Your instructions —
Only the lines of the data below from the one with "C102: 3.3uF (plus" through the one with "R116: 6.8k (N17, VCC) -> 6.8k (GND, VCC)" are wanted. Repeat them exactly.

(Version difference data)
/---

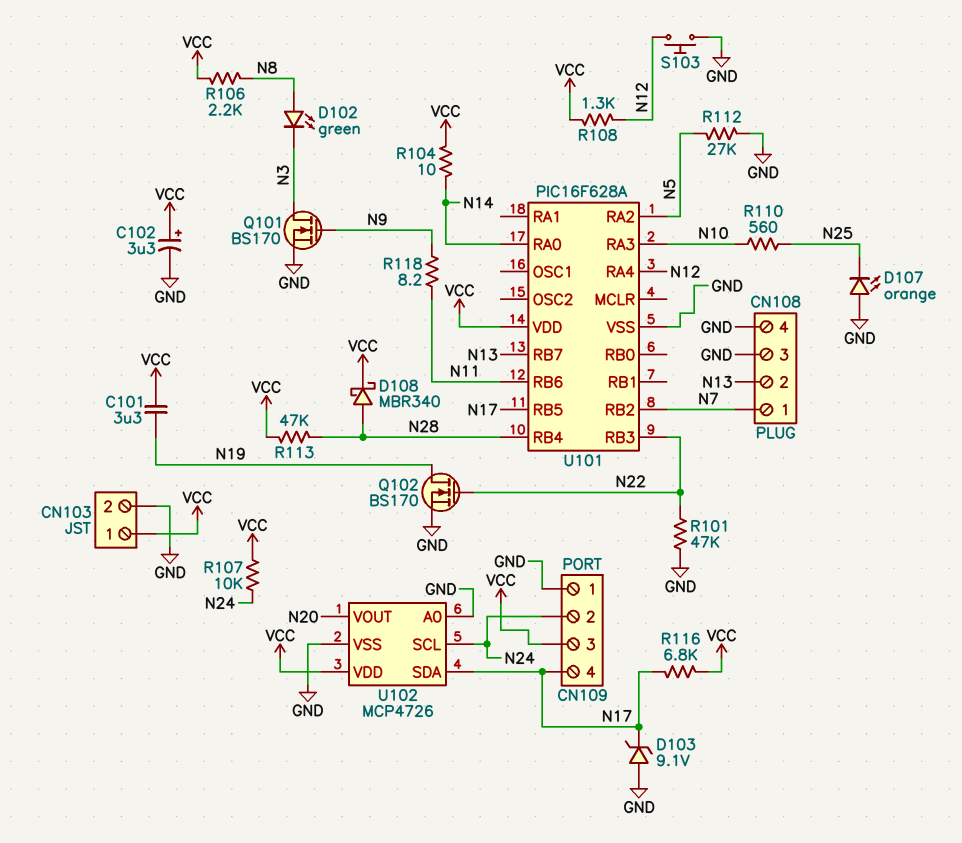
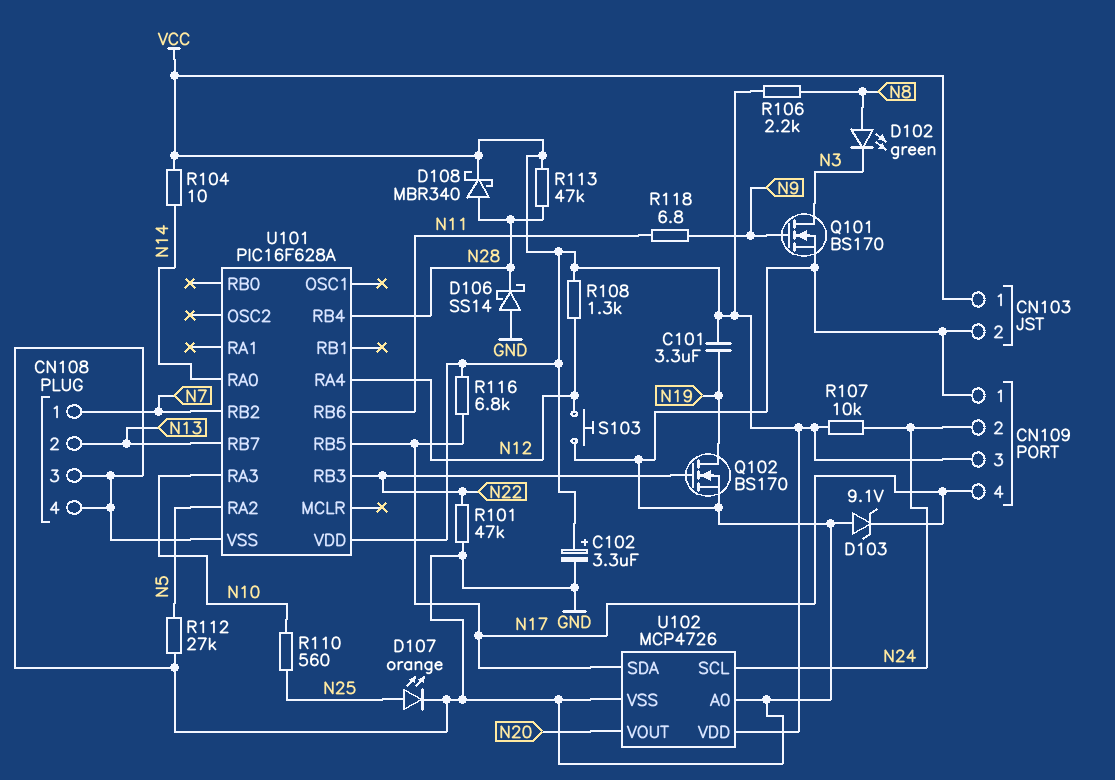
D106: none -> schottky SS14 (A GND, K N28)
D107: LED orange (A GND, K N25) -> LED orange (A N25, K GND)
R118: 8.2 (N9, N11) -> 6.8 (N9, N11)

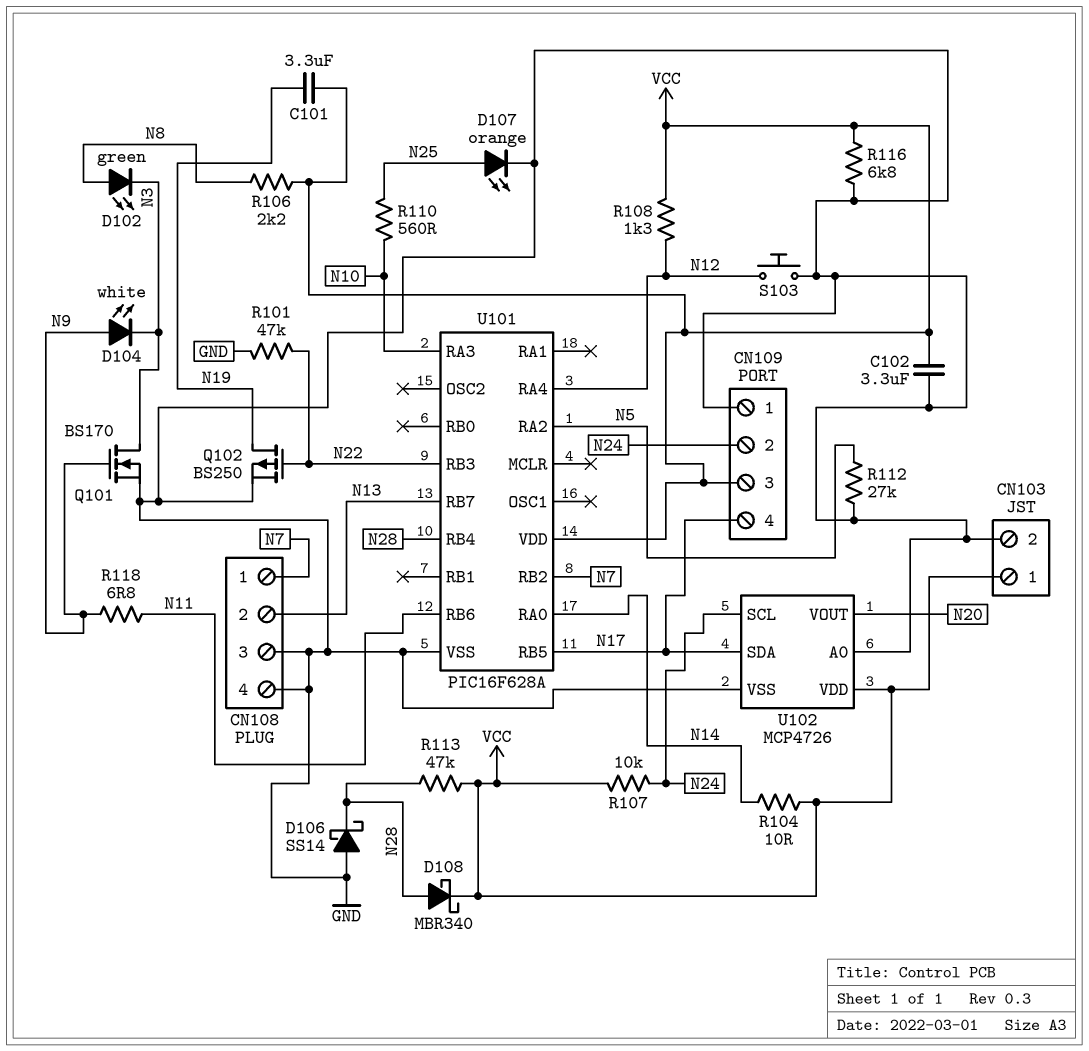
C102: 3.3uF (plus VCC, minus GND) -> 3.3uF (GND, VCC)
D103: zener 9.1V (A GND, K N17) -> none
D104: none -> LED white (A N9, K N3)
Q102: NMOS BS170 (G N22, D N19, S GND) -> PMOS BS250 (G N22, D N19, S GND)
R116: 6.8k (N17, VCC) -> 6.8k (GND, VCC)

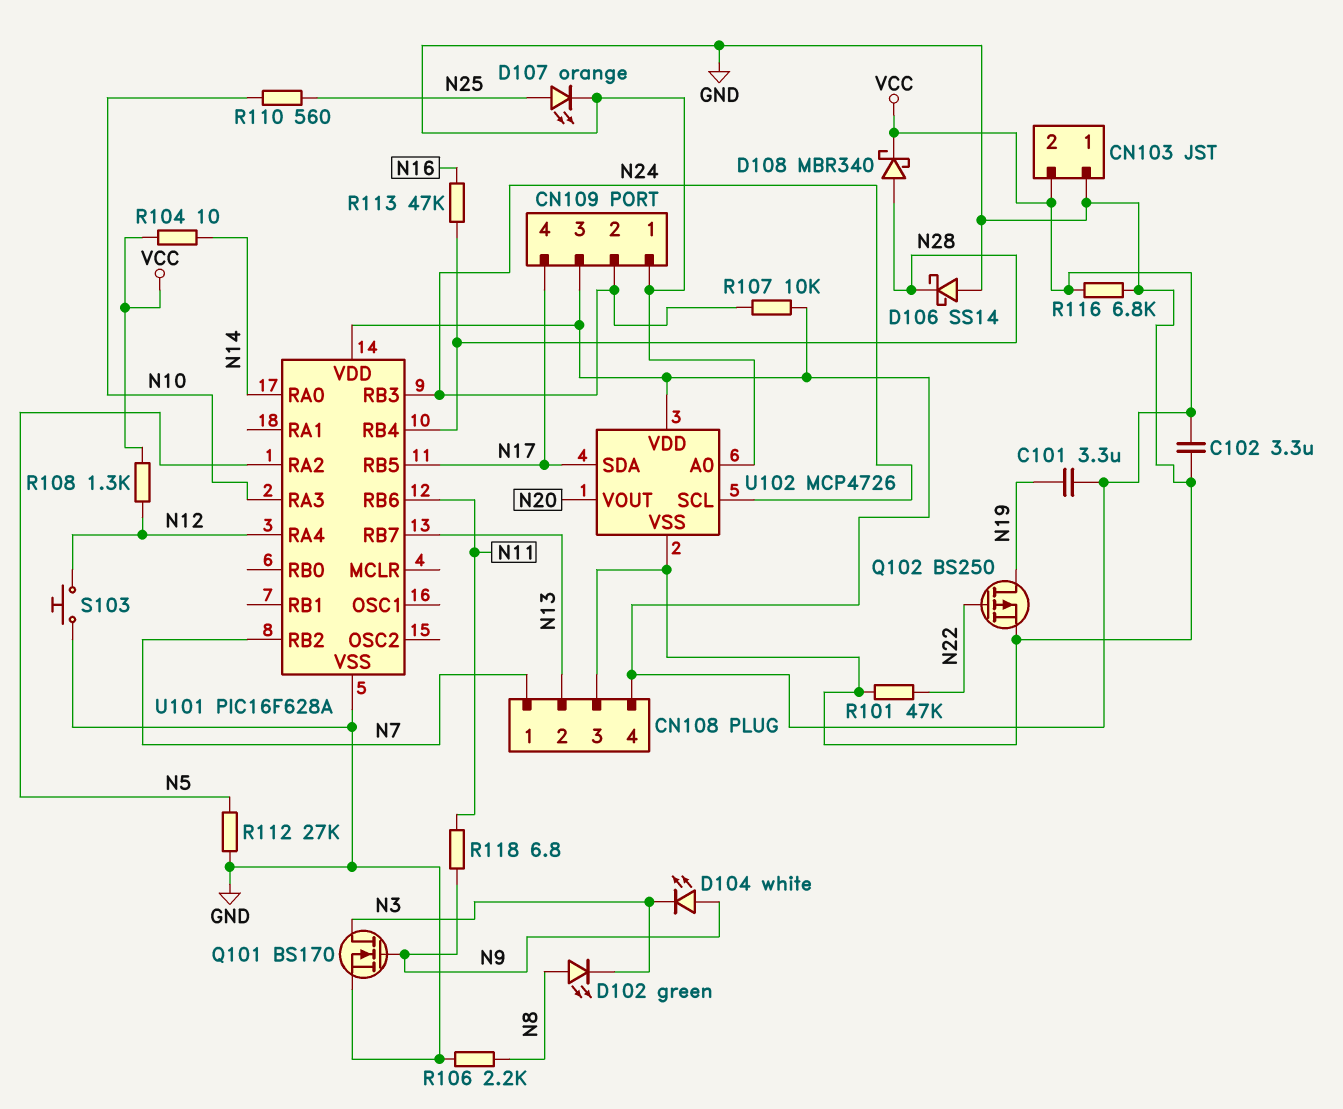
CN103 pin 1: VCC -> GND
CN103 pin 2: GND -> VCC
CN108 pin 4: GND -> VCC
R106: 2.2k (N8, VCC) -> 2.2k (GND, N8)
R113: 47k (N28, VCC) -> 47k (N16, N28)
U101 pin RB3: N22 -> N24

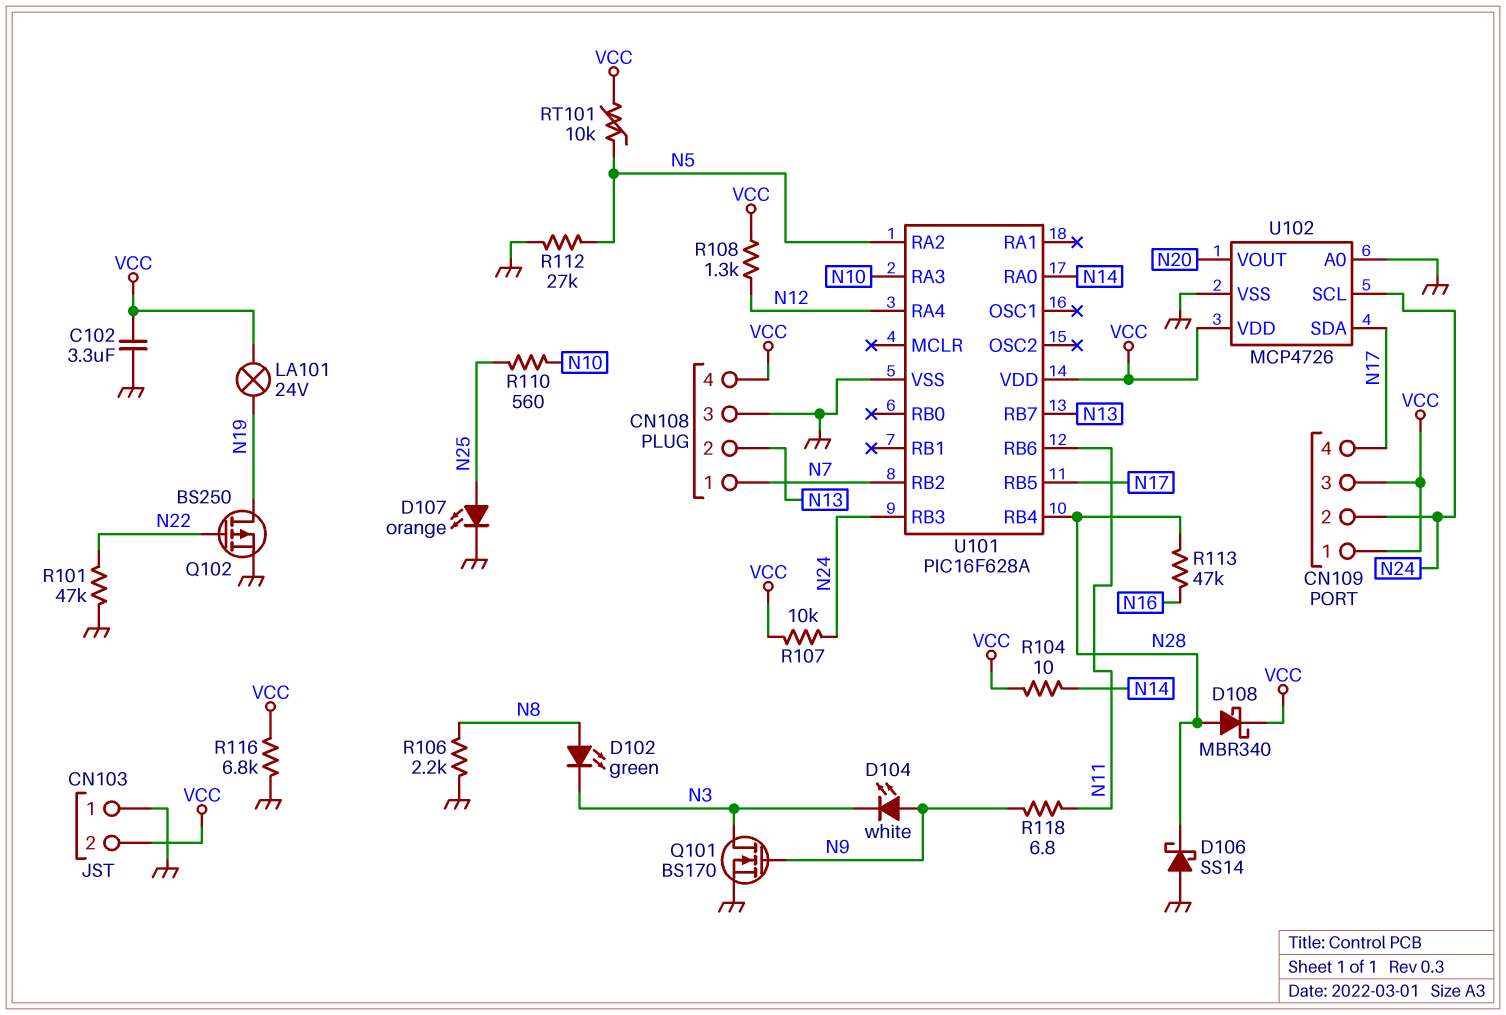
C101: 3.3uF (N19, VCC) -> none
CN109 pin 1: GND -> VCC
LA101: none -> lamp 24V (N19, VCC)
RT101: none -> 10k (N5, VCC)
S103: button (GND, N12) -> none

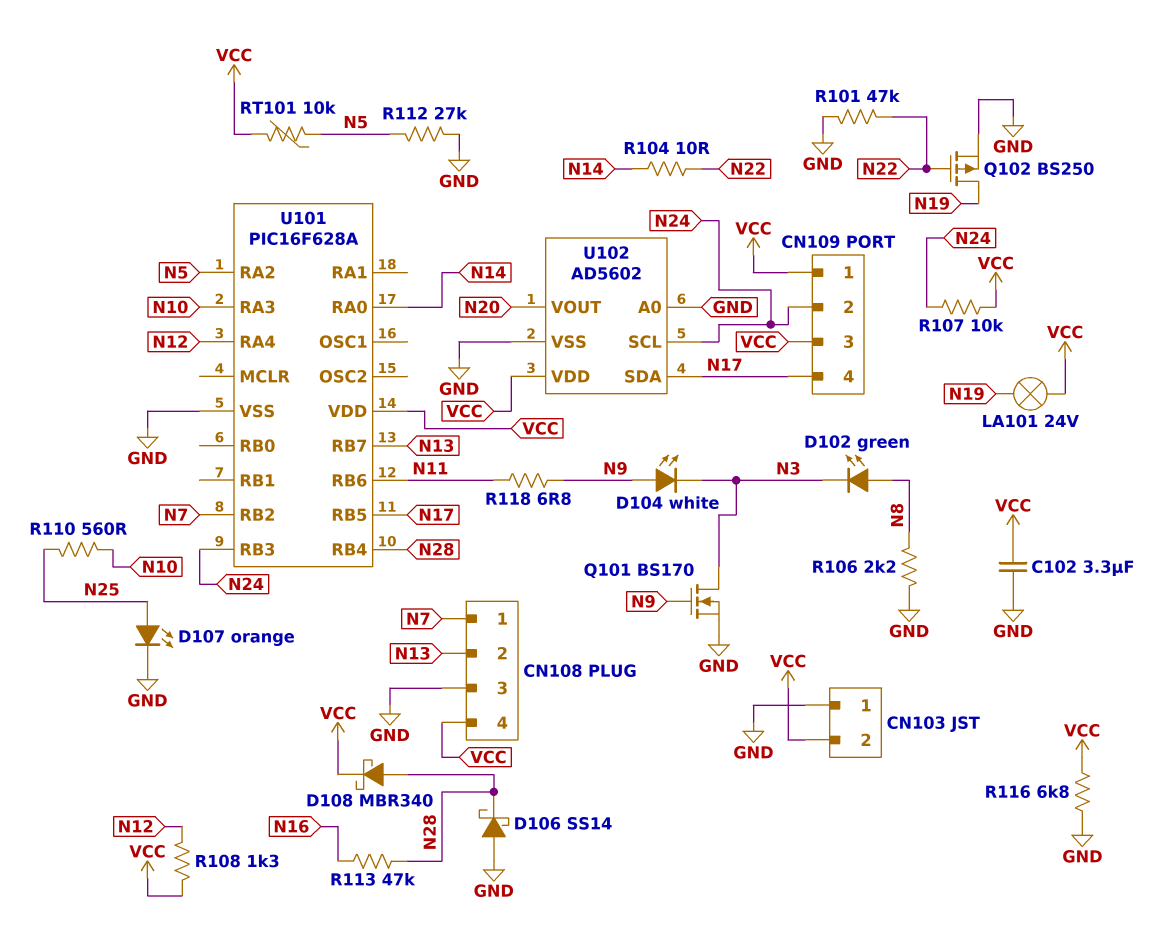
R104: 10 (N14, VCC) -> 10 (N14, N22)
U102: MCP4726 -> AD5602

\---

Answer space —
C102: 3.3uF (plus VCC, minus GND) -> 3.3uF (GND, VCC)
D103: zener 9.1V (A GND, K N17) -> none
D104: none -> LED white (A N9, K N3)
Q102: NMOS BS170 (G N22, D N19, S GND) -> PMOS BS250 (G N22, D N19, S GND)
R116: 6.8k (N17, VCC) -> 6.8k (GND, VCC)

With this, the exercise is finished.